* Aim of the task:
Among the entries, find each line that includes the string "moved" and list it.

* Listed records:
Start of Block
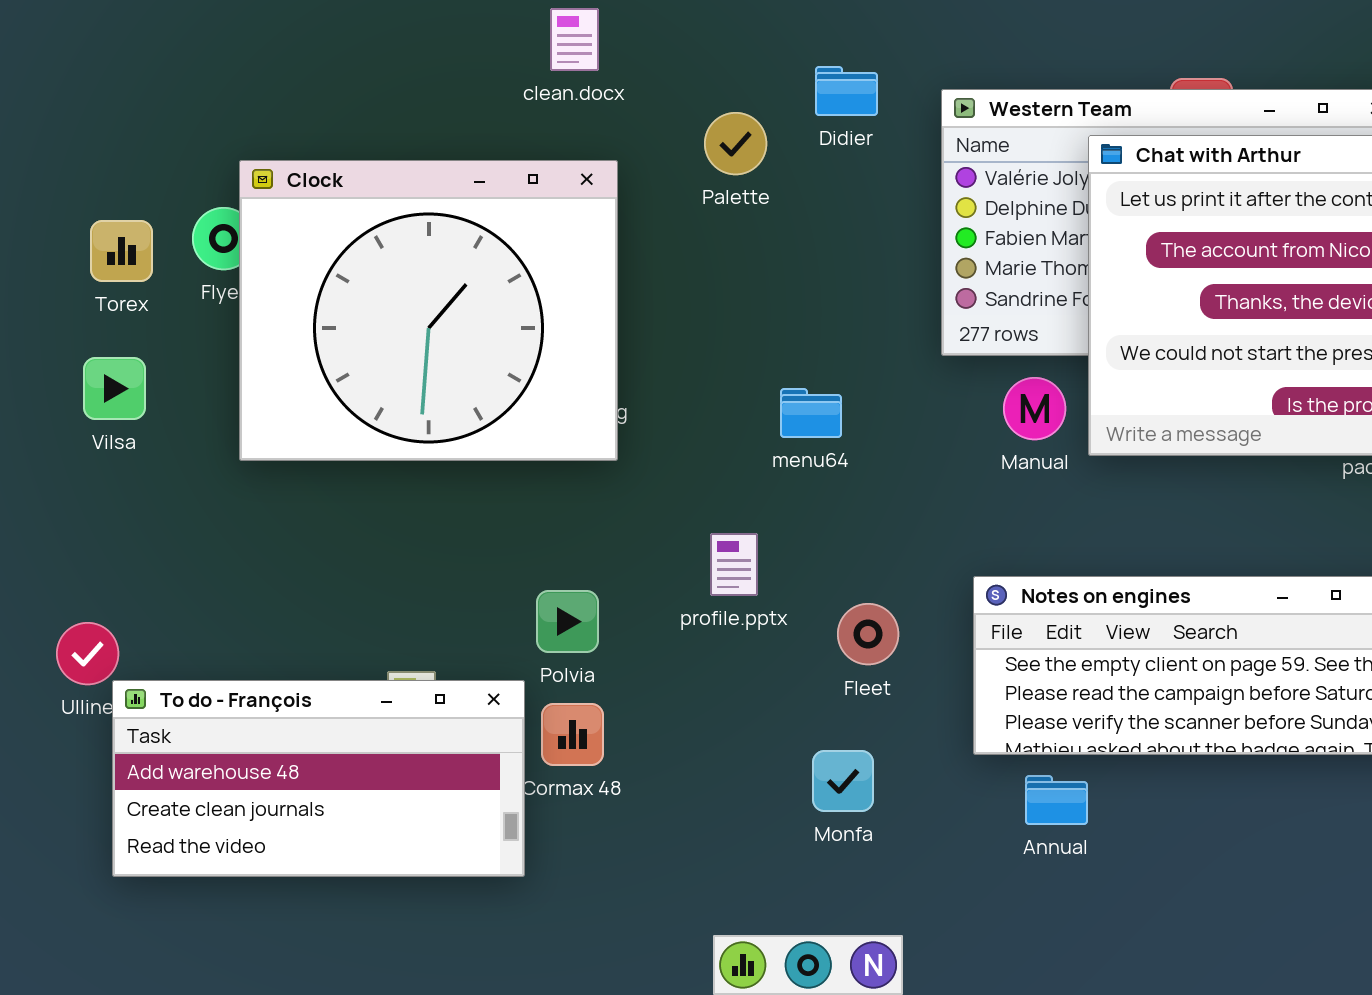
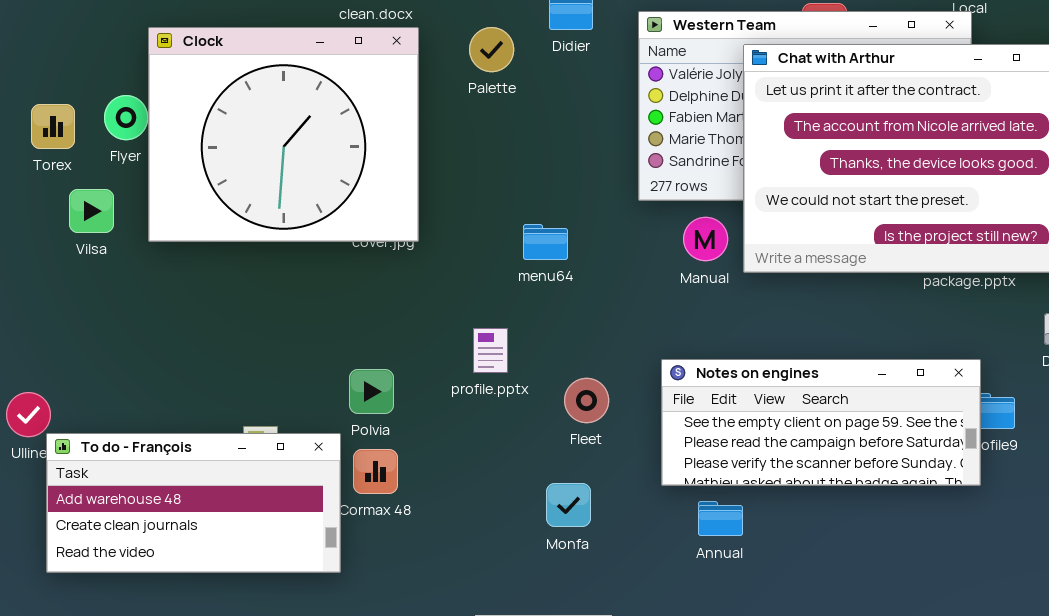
Clock: [239,160,618,461] -> [148,27,419,242], moved
Vilsa: [83,357,146,420] -> [69,189,114,233], moved

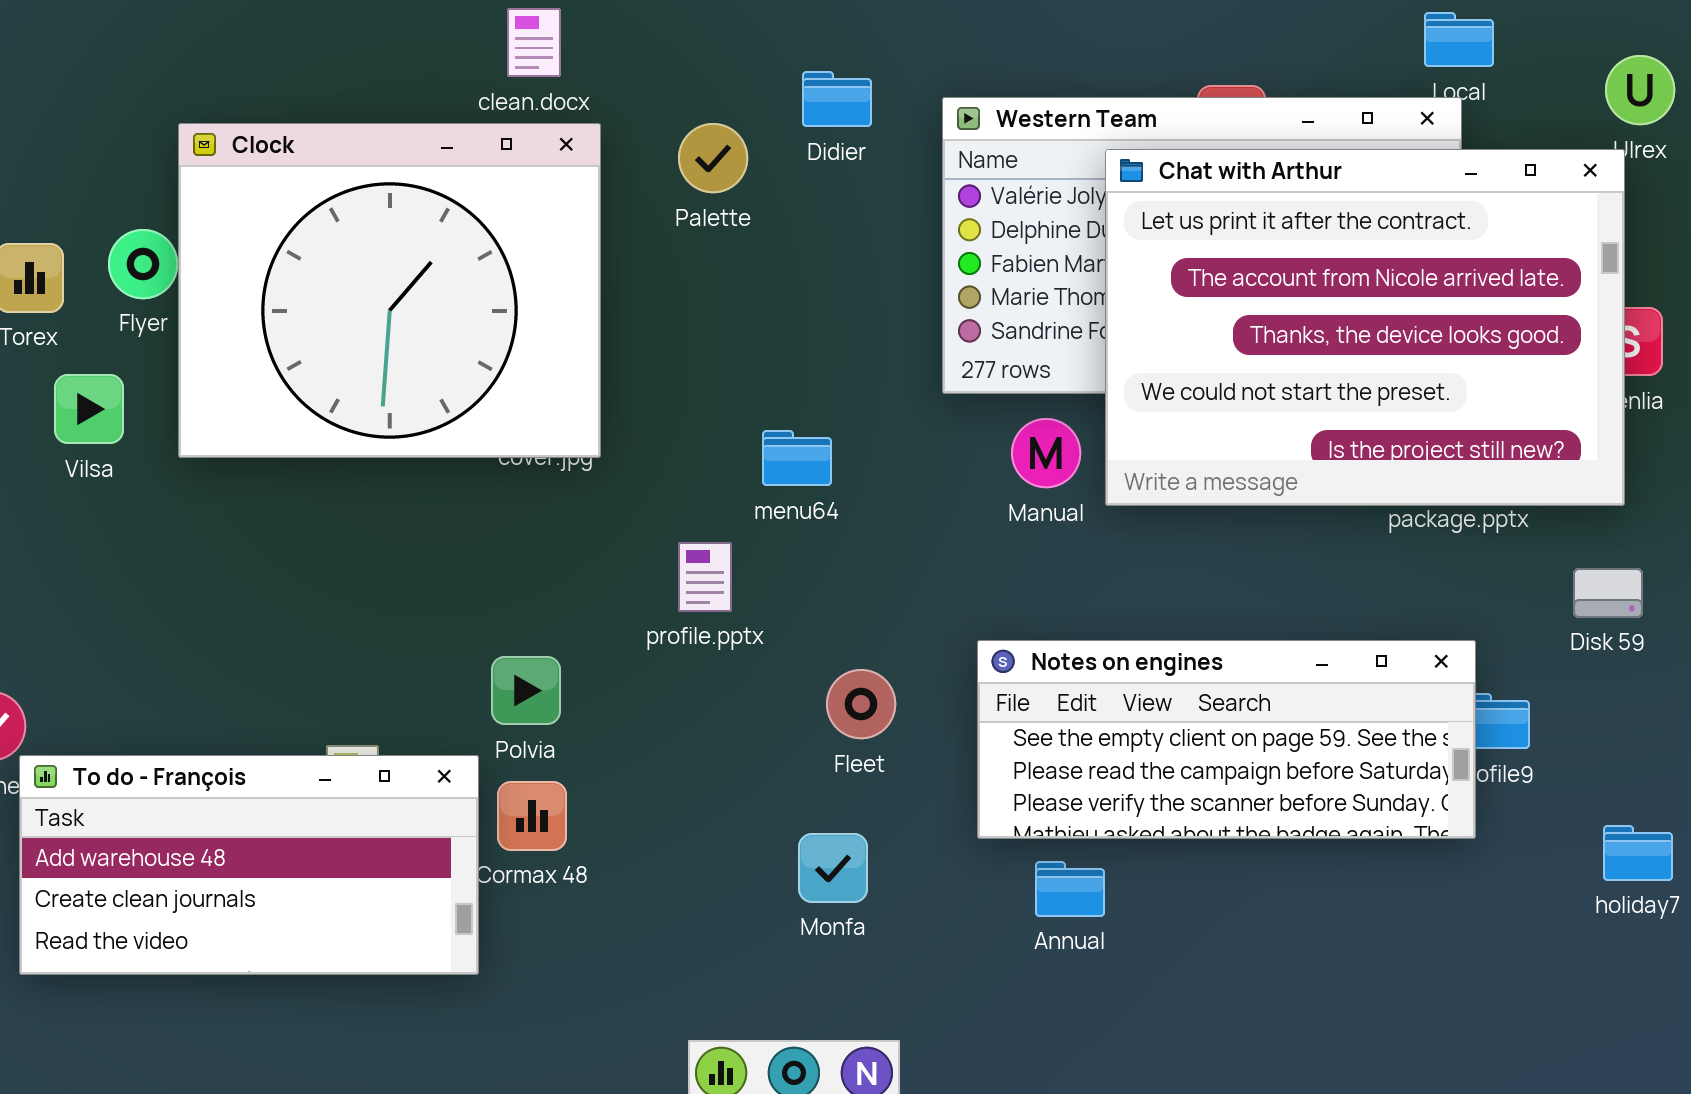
profile.pptx: [473,328,508,373] -> [678,542,732,612], moved

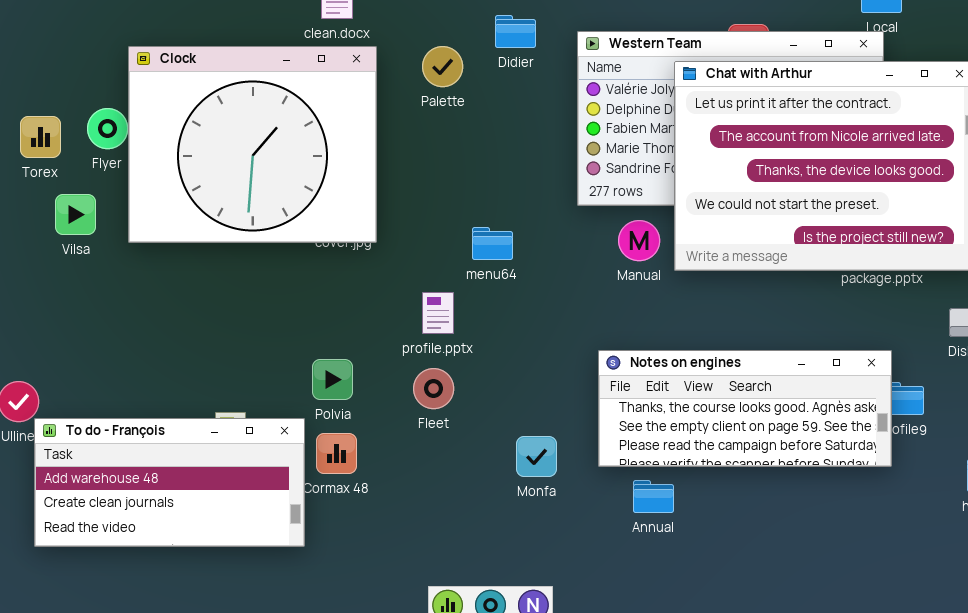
Notes on engines: [977,640,1476,839] -> [598,350,892,467], scrolled up 1 row
Fleet: [826,669,896,739] -> [413,368,454,409], moved
Monfa: [798,833,868,903] -> [516,436,557,477], moved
End of Block
* Exercise answer:
Clock: [239,160,618,461] -> [148,27,419,242], moved
Vilsa: [83,357,146,420] -> [69,189,114,233], moved
profile.pptx: [473,328,508,373] -> [678,542,732,612], moved
Fleet: [826,669,896,739] -> [413,368,454,409], moved
Monfa: [798,833,868,903] -> [516,436,557,477], moved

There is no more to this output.